Segment Start: RECORD EXCERPTS

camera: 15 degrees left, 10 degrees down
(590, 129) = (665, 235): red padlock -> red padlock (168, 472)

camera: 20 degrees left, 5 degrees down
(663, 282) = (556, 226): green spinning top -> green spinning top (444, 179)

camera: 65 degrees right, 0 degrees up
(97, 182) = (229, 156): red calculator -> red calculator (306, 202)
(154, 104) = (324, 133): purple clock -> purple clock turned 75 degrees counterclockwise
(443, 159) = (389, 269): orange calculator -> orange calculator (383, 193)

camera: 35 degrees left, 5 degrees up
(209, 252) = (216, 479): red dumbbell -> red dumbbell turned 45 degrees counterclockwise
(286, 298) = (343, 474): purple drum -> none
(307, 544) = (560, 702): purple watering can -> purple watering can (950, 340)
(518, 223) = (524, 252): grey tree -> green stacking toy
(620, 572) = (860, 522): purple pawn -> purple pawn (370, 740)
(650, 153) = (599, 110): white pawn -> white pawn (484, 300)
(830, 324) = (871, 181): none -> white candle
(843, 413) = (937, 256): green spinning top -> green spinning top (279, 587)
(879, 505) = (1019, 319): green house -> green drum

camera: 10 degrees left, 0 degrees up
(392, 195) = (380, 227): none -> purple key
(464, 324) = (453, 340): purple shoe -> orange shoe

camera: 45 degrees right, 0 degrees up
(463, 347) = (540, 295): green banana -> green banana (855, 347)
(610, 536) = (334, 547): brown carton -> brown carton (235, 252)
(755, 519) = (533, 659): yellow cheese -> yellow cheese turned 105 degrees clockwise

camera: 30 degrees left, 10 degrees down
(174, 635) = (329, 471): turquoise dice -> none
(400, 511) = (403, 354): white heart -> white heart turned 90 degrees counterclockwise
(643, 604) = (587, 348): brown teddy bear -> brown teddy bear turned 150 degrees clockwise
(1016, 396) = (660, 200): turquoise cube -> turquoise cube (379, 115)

Segment End: RECORD EXCERPTS

EXERCISE BRIEF: What are the lines above, starting at the one with "(590, 129) = (665, 235): red" and ending at the one with "(154, 104) = (324, 133): purple"? Give them again exactly, and only them.

YOUR RESPONSE:
(590, 129) = (665, 235): red padlock -> red padlock (168, 472)

camera: 20 degrees left, 5 degrees down
(663, 282) = (556, 226): green spinning top -> green spinning top (444, 179)

camera: 65 degrees right, 0 degrees up
(97, 182) = (229, 156): red calculator -> red calculator (306, 202)
(154, 104) = (324, 133): purple clock -> purple clock turned 75 degrees counterclockwise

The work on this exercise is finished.